=== Task requirements ===
Every line holding the string "brown" should be copied from the listing.

=== Excerpted data ===
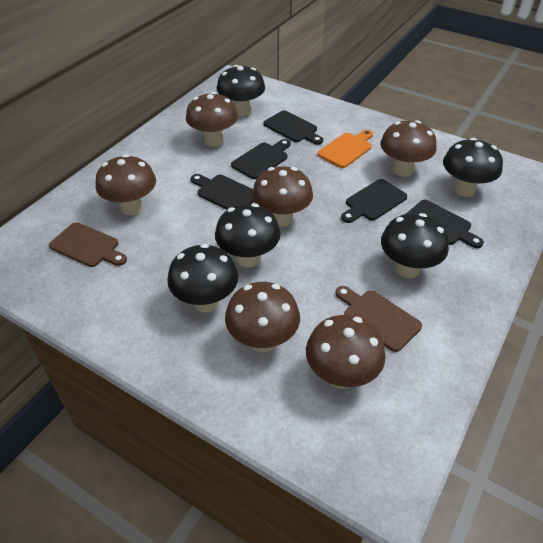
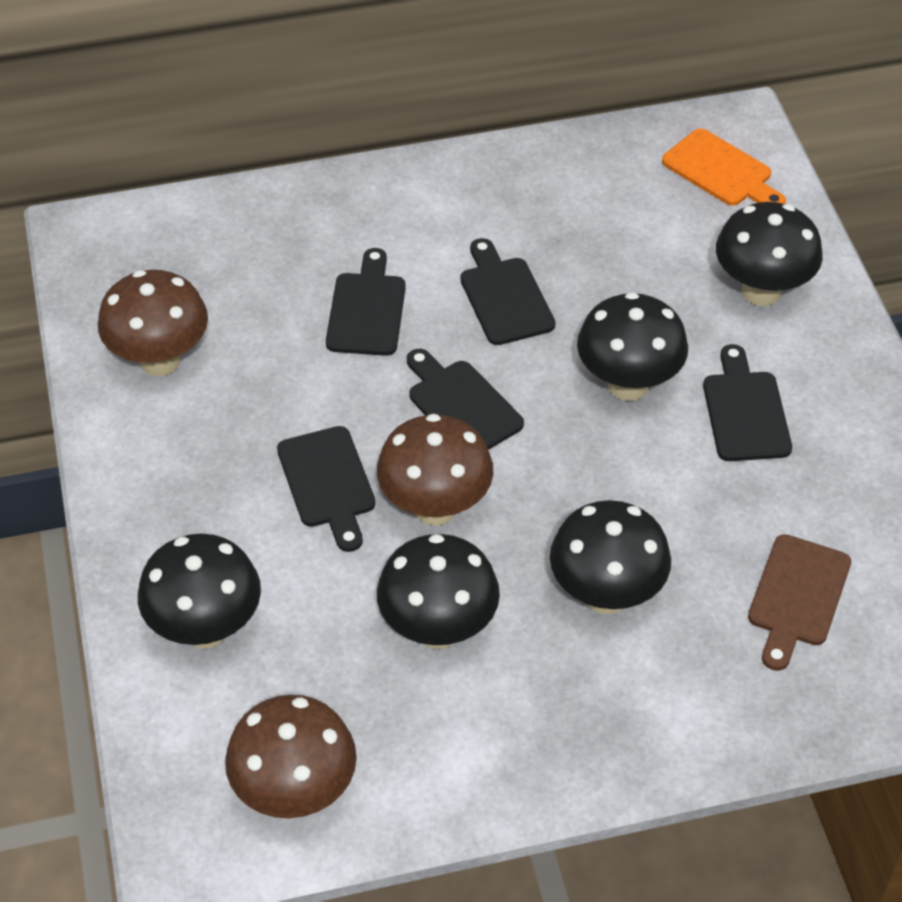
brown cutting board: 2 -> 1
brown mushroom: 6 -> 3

--

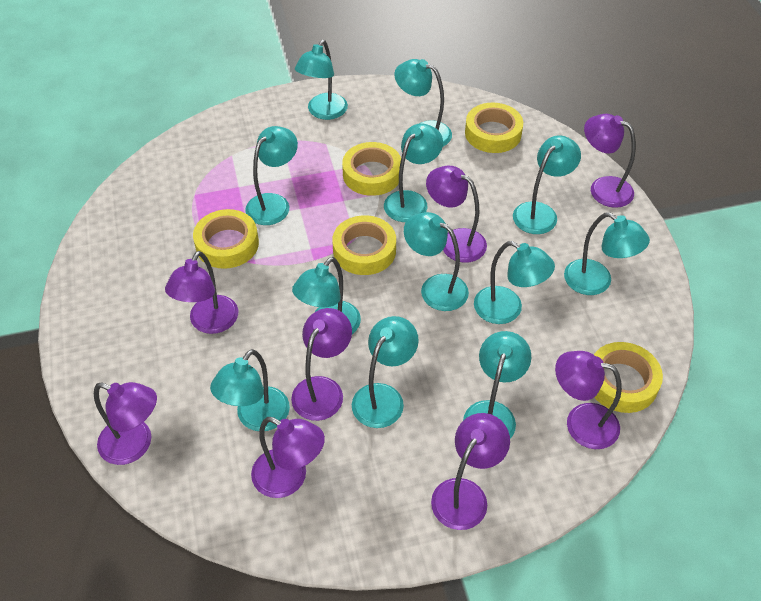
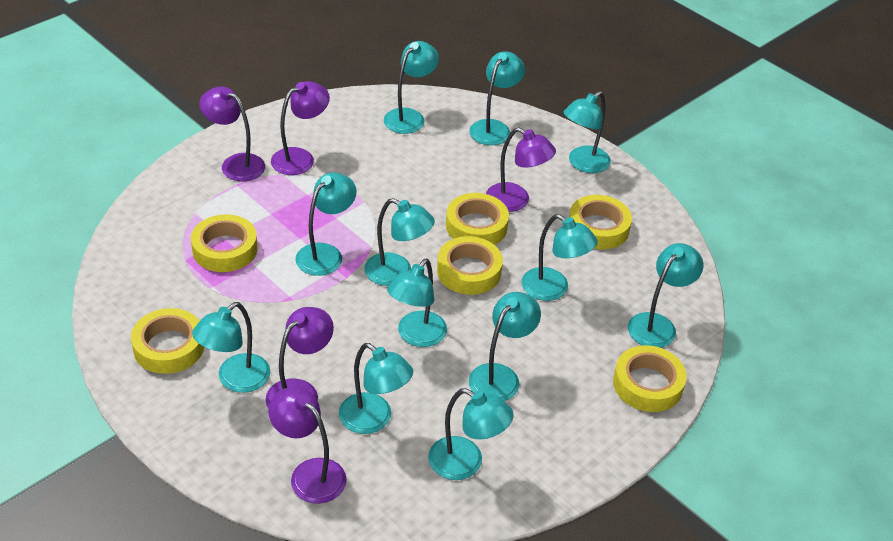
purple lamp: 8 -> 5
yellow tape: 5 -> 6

=== Task response ===
brown cutting board: 2 -> 1
brown mushroom: 6 -> 3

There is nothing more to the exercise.